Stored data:
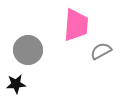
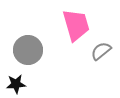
pink trapezoid: rotated 20 degrees counterclockwise
gray semicircle: rotated 10 degrees counterclockwise
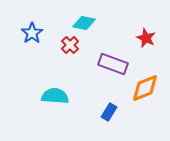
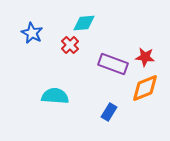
cyan diamond: rotated 15 degrees counterclockwise
blue star: rotated 10 degrees counterclockwise
red star: moved 1 px left, 19 px down; rotated 18 degrees counterclockwise
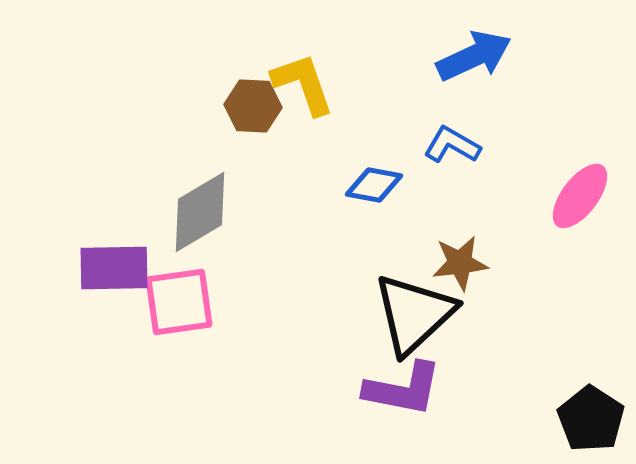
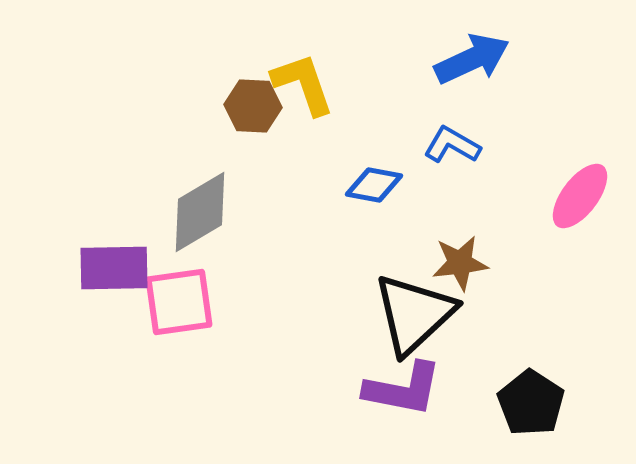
blue arrow: moved 2 px left, 3 px down
black pentagon: moved 60 px left, 16 px up
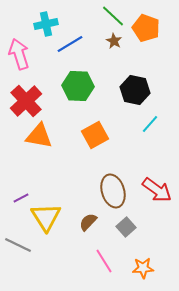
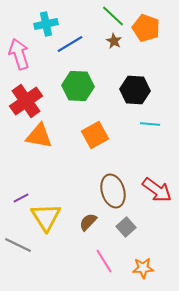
black hexagon: rotated 8 degrees counterclockwise
red cross: rotated 8 degrees clockwise
cyan line: rotated 54 degrees clockwise
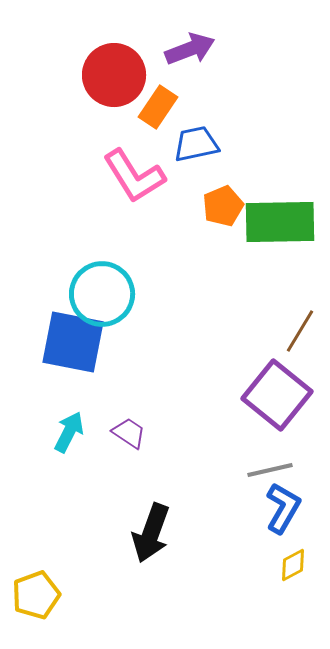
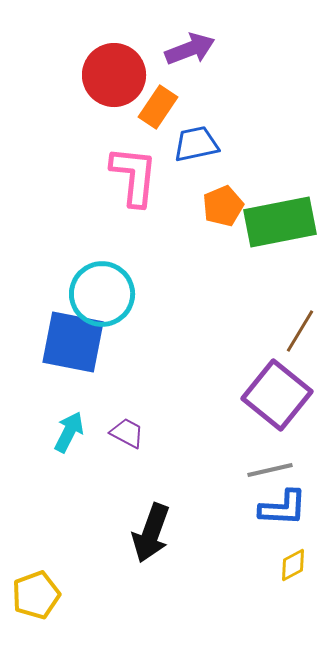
pink L-shape: rotated 142 degrees counterclockwise
green rectangle: rotated 10 degrees counterclockwise
purple trapezoid: moved 2 px left; rotated 6 degrees counterclockwise
blue L-shape: rotated 63 degrees clockwise
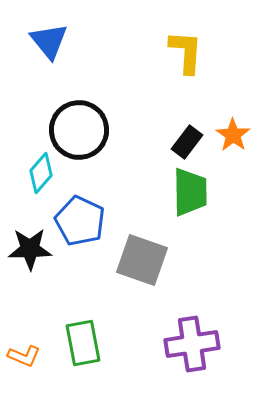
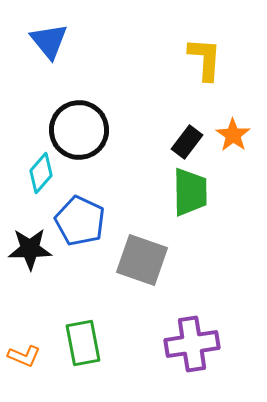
yellow L-shape: moved 19 px right, 7 px down
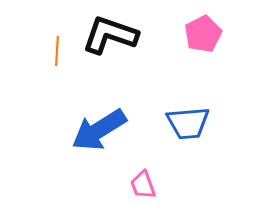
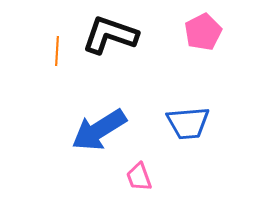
pink pentagon: moved 2 px up
pink trapezoid: moved 4 px left, 8 px up
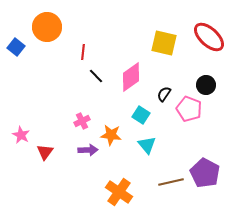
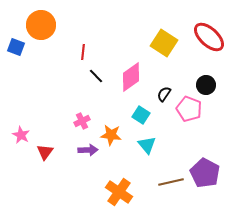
orange circle: moved 6 px left, 2 px up
yellow square: rotated 20 degrees clockwise
blue square: rotated 18 degrees counterclockwise
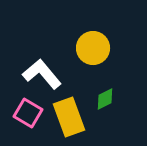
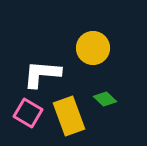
white L-shape: rotated 45 degrees counterclockwise
green diamond: rotated 70 degrees clockwise
yellow rectangle: moved 1 px up
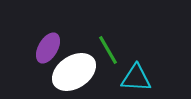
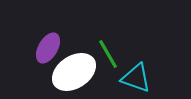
green line: moved 4 px down
cyan triangle: rotated 16 degrees clockwise
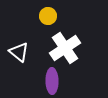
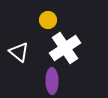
yellow circle: moved 4 px down
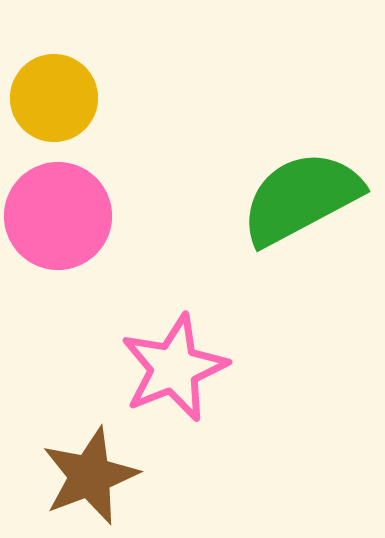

What you will do:
Your reply should be only the count of lines in the entries above that contain the word "trapezoid".

Response below:
3